• _Available data_
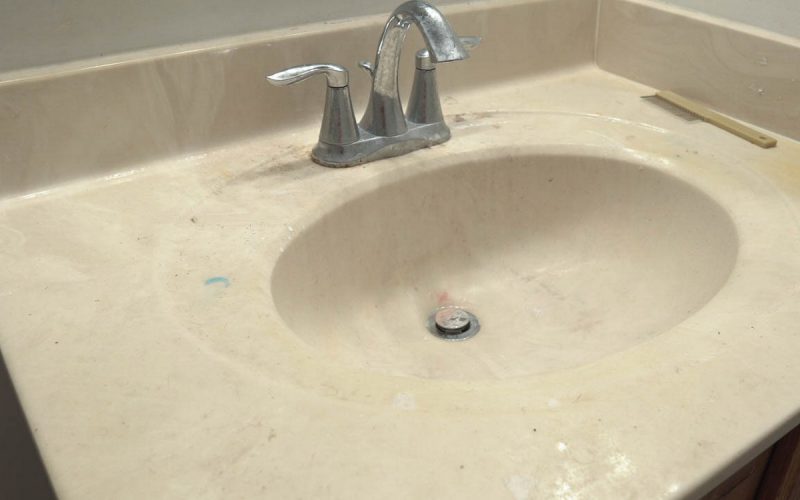
Locate an element on the screen. The image size is (800, 500). space in front of counter is located at coordinates (768, 477).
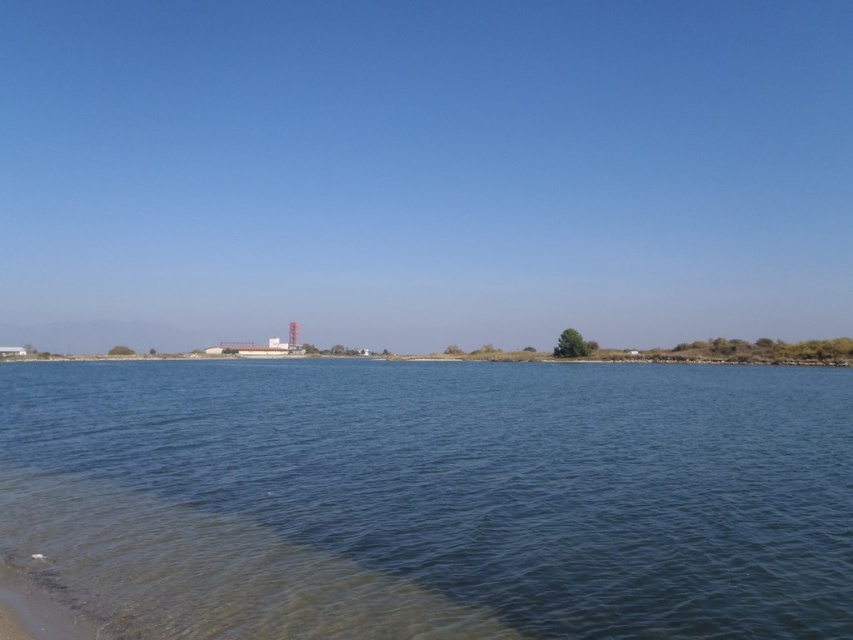
Is blue water at center above sandy beach at lower left?

Actually, blue water at center is below sandy beach at lower left.

Which is below, blue water at center or sandy beach at lower left?

blue water at center is lower down.

Between point (714, 449) and point (3, 566), which one is positioned behind?

Positioned behind is point (714, 449).

The image size is (853, 640). What are the coordinates of `blue water at center` in the screenshot? It's located at (434, 499).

• _Directions_
Reproduce the text of every row above word for word, leaving out the pictures.

• _Task result_
Locate an element on the screen. The image size is (800, 500). space in front of counter is located at coordinates (768, 477).
Is blue water at center above sandy beach at lower left?

Actually, blue water at center is below sandy beach at lower left.

Which is below, blue water at center or sandy beach at lower left?

blue water at center is lower down.

Between point (714, 449) and point (3, 566), which one is positioned behind?

Positioned behind is point (714, 449).

The image size is (853, 640). What are the coordinates of `blue water at center` in the screenshot? It's located at (434, 499).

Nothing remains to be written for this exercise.